*** SOURCE RECORDS

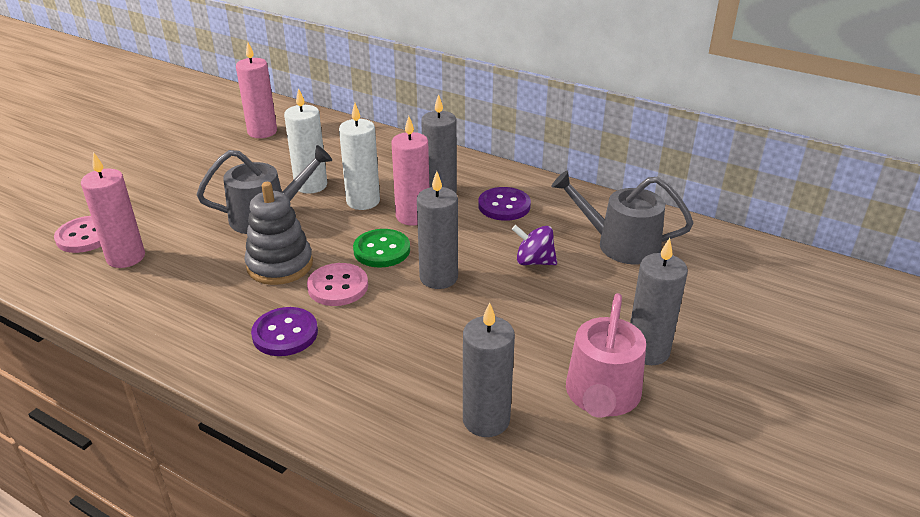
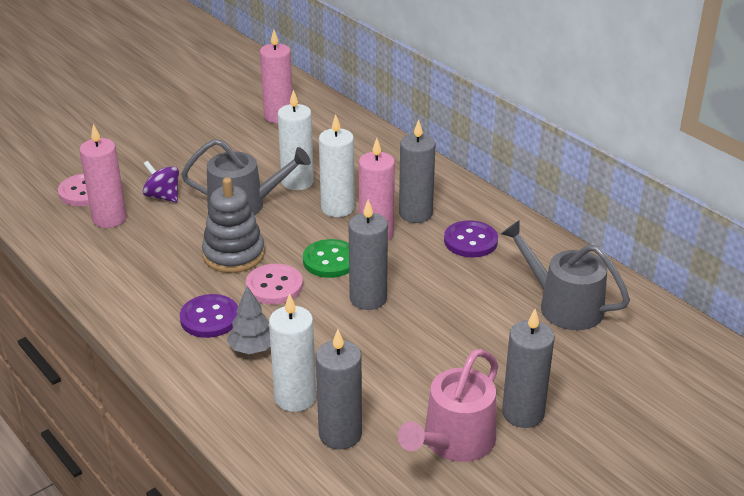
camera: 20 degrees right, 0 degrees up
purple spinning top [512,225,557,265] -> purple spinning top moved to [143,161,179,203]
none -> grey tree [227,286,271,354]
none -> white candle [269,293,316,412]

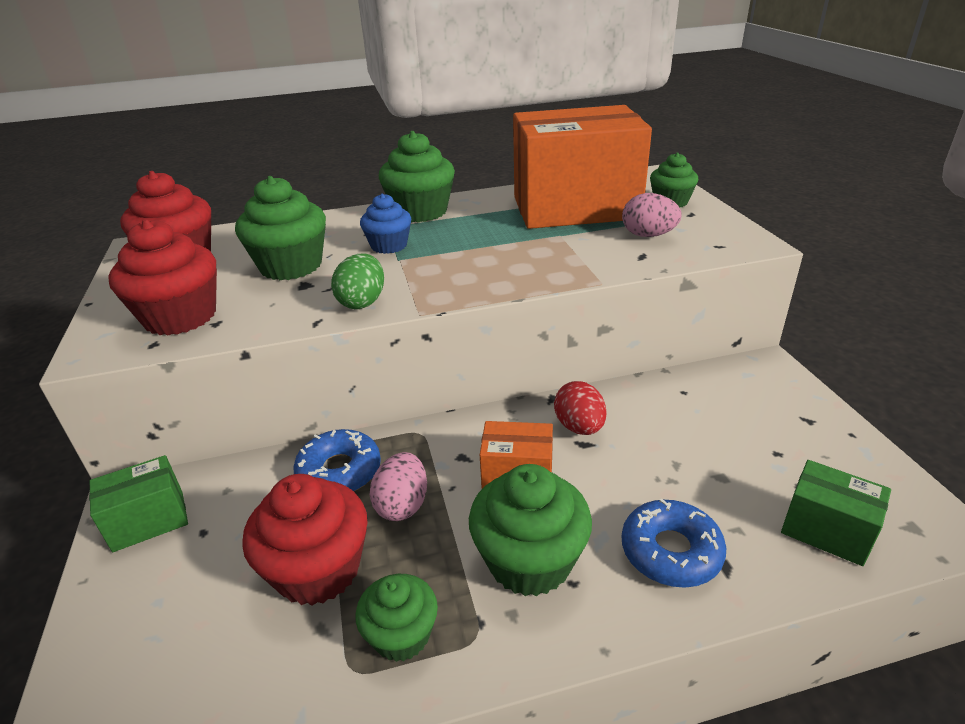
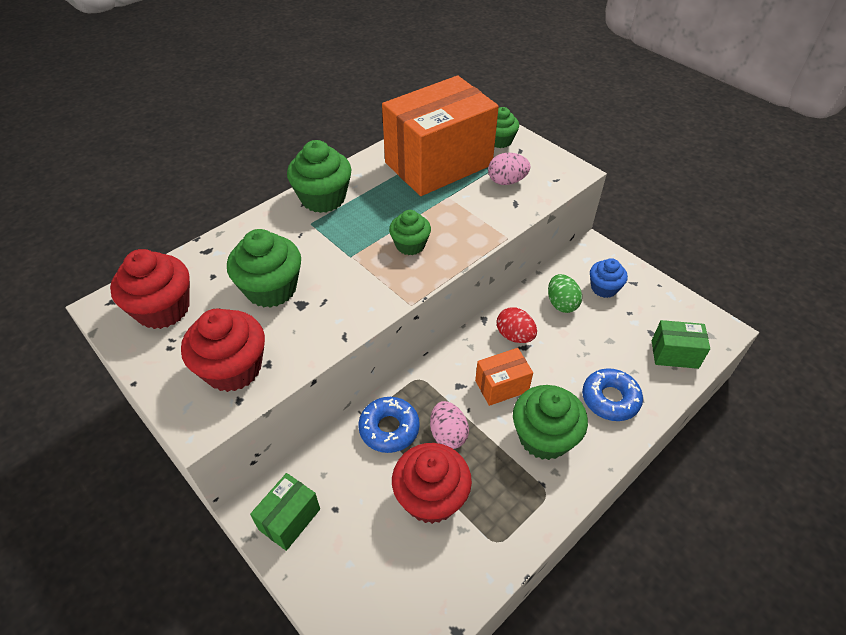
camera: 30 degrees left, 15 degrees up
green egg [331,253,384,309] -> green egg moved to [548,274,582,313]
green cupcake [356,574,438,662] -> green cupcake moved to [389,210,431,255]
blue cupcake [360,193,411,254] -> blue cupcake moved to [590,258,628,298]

******

WHAT NEEDS TO BE DONE → Write out exactly the lines that begin at the one containing "green egg [331,253,384,309]" and continue through the last line of the data, and only those.

RESULT →
green egg [331,253,384,309] -> green egg moved to [548,274,582,313]
green cupcake [356,574,438,662] -> green cupcake moved to [389,210,431,255]
blue cupcake [360,193,411,254] -> blue cupcake moved to [590,258,628,298]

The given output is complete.